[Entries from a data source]
>> Begin
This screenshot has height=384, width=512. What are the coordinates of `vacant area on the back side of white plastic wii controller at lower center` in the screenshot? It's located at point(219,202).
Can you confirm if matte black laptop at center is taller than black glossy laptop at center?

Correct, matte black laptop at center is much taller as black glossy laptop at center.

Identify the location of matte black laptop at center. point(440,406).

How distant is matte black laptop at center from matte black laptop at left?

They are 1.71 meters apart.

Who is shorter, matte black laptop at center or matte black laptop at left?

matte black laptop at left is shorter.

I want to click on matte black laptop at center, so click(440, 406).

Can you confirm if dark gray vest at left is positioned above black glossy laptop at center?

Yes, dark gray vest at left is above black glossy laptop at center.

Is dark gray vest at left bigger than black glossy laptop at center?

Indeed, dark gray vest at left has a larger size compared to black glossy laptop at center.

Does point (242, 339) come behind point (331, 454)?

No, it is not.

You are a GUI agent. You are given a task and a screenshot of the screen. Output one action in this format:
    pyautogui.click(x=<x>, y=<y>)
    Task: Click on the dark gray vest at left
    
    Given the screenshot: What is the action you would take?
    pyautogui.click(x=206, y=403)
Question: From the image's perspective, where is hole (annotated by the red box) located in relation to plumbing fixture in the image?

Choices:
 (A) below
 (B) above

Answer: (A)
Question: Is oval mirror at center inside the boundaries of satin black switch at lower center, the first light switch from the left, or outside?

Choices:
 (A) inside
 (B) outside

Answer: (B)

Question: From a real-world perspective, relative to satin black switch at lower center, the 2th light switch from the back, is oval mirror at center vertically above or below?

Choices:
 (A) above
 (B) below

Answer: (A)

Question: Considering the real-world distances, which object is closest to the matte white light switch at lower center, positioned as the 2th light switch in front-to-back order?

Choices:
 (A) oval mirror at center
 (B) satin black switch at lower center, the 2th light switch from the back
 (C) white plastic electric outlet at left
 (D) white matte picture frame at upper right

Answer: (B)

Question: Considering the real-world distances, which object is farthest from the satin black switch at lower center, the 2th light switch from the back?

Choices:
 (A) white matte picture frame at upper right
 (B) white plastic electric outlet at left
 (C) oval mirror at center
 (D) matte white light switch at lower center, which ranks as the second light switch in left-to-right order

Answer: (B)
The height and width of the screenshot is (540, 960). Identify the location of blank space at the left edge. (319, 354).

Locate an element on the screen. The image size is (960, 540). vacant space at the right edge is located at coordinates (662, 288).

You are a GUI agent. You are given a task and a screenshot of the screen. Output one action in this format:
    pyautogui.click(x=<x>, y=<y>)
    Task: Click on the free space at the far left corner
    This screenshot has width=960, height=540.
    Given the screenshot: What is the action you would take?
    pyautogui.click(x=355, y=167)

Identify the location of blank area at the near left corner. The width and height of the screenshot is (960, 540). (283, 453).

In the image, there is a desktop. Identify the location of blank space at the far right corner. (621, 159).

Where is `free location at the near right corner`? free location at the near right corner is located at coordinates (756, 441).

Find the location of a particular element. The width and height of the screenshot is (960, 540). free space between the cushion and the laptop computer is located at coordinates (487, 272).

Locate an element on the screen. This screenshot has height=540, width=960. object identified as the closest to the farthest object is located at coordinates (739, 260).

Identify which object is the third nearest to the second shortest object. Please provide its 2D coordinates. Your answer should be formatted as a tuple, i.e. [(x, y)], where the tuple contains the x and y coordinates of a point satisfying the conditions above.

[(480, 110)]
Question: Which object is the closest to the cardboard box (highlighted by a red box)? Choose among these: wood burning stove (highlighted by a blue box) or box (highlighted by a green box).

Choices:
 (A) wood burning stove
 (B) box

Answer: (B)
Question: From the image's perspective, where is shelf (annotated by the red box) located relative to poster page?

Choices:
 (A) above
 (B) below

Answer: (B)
>> End
Request
Retype, without any changes, the lines of the entries starting with the line that contains "[(480, 110)]" and continuing through the final line of the entries.

In response
[(480, 110)]
Question: Which object is the closest to the cardboard box (highlighted by a red box)? Choose among these: wood burning stove (highlighted by a blue box) or box (highlighted by a green box).

Choices:
 (A) wood burning stove
 (B) box

Answer: (B)
Question: From the image's perspective, where is shelf (annotated by the red box) located relative to poster page?

Choices:
 (A) above
 (B) below

Answer: (B)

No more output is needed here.